EXERCISE REQUIREMENTS » Give all of the lines again, with nothing added or dropped.
>> START GIVEN DATA
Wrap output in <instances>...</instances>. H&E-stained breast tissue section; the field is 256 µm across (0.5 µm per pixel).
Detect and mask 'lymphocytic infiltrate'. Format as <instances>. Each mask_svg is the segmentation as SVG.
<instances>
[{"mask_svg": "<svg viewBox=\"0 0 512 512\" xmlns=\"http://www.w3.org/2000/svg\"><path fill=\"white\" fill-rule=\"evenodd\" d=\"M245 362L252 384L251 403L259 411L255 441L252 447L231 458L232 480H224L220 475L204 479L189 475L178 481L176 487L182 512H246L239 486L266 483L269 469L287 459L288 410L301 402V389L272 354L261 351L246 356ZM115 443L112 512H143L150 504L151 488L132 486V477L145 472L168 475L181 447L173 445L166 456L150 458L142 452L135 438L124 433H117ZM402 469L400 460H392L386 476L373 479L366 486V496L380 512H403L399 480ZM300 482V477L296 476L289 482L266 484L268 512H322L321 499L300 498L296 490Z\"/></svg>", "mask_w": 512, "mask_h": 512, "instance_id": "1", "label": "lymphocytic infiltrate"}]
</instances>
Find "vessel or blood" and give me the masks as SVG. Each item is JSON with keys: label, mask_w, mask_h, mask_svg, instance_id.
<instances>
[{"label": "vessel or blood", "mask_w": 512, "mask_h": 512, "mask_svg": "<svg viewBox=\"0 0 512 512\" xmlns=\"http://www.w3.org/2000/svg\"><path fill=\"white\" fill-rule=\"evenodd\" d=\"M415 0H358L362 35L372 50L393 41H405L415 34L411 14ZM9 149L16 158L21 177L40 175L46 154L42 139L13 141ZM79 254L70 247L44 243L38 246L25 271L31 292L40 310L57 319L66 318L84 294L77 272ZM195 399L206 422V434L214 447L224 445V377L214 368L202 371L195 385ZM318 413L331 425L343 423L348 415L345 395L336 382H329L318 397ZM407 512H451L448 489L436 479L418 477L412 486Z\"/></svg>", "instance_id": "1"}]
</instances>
>> END GIVEN DATA
EXPECTED OUTPUT »
Wrap output in <instances>...</instances>. H&E-stained breast tissue section; the field is 256 µm across (0.5 µm per pixel).
Detect and mask 'lymphocytic infiltrate'. Format as <instances>. Each mask_svg is the segmentation as SVG.
<instances>
[{"mask_svg": "<svg viewBox=\"0 0 512 512\" xmlns=\"http://www.w3.org/2000/svg\"><path fill=\"white\" fill-rule=\"evenodd\" d=\"M245 362L252 384L251 403L259 411L255 441L252 447L231 458L232 480H224L220 475L204 479L189 475L178 481L176 487L182 512H246L239 486L266 483L269 469L287 459L288 410L301 402V389L272 354L261 351L246 356ZM115 443L112 512H143L150 504L151 488L132 486V477L145 472L168 475L181 447L173 445L166 456L150 458L142 452L135 438L124 433H117ZM402 469L400 460H392L386 476L373 479L366 486V496L380 512H403L399 480ZM300 482V477L296 476L289 482L266 484L268 512H322L321 499L300 498L296 490Z\"/></svg>", "mask_w": 512, "mask_h": 512, "instance_id": "1", "label": "lymphocytic infiltrate"}]
</instances>
Find "vessel or blood" and give me the masks as SVG. Each item is JSON with keys: label, mask_w, mask_h, mask_svg, instance_id.
<instances>
[{"label": "vessel or blood", "mask_w": 512, "mask_h": 512, "mask_svg": "<svg viewBox=\"0 0 512 512\" xmlns=\"http://www.w3.org/2000/svg\"><path fill=\"white\" fill-rule=\"evenodd\" d=\"M415 0H358L362 35L372 50L393 41H405L415 34L411 14ZM9 149L16 158L21 177L40 175L46 154L42 139L13 141ZM79 254L70 247L44 243L38 246L25 271L31 292L40 310L57 319L66 318L84 294L77 272ZM195 399L206 422V434L214 447L224 445V377L214 368L202 371L195 385ZM318 413L331 425L343 423L348 415L345 395L336 382H329L318 397ZM407 512H451L448 489L436 479L418 477L412 486Z\"/></svg>", "instance_id": "1"}]
</instances>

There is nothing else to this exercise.